### Description of the task
Would you repeat the listing exactly, without any of its images?

### Available data

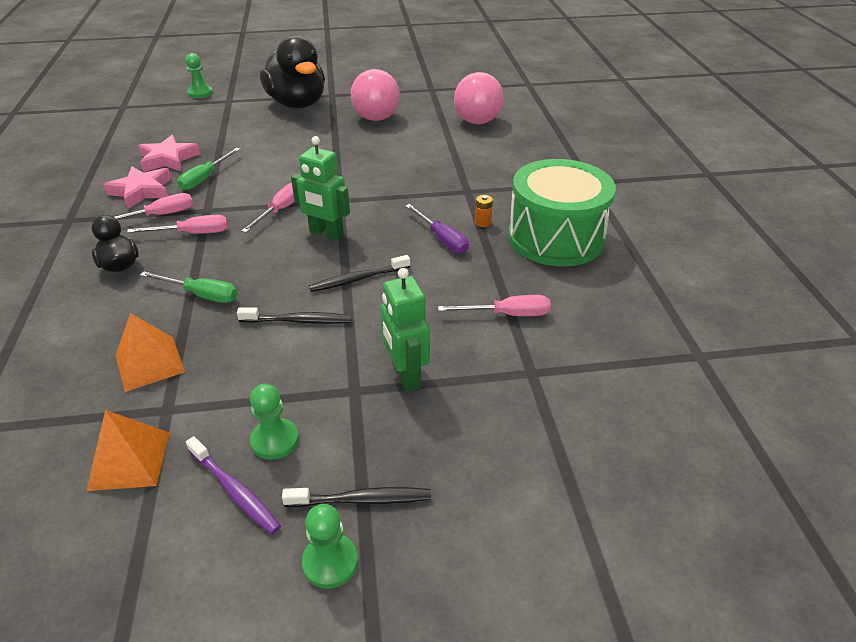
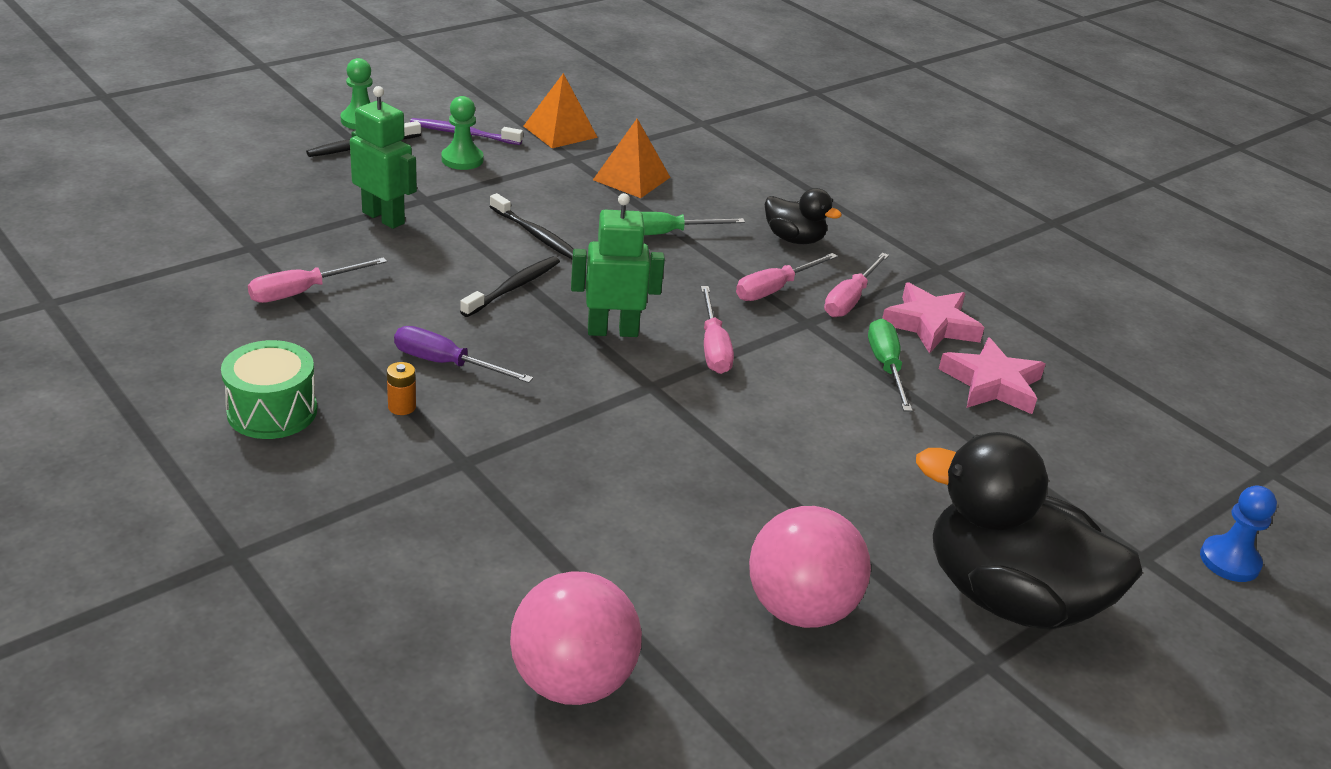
camera: 145 degrees right, 5 degrees down
(200, 93) = (1229, 561): green pawn -> blue pawn
(298, 321) = (536, 235): black toothbrush -> black toothbrush turned 105 degrees counterclockwise
(555, 238) = (272, 411): green drum -> green drum, size x0.55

### Response below
camera: 145 degrees right, 5 degrees down
(200, 93) = (1229, 561): green pawn -> blue pawn
(298, 321) = (536, 235): black toothbrush -> black toothbrush turned 105 degrees counterclockwise
(555, 238) = (272, 411): green drum -> green drum, size x0.55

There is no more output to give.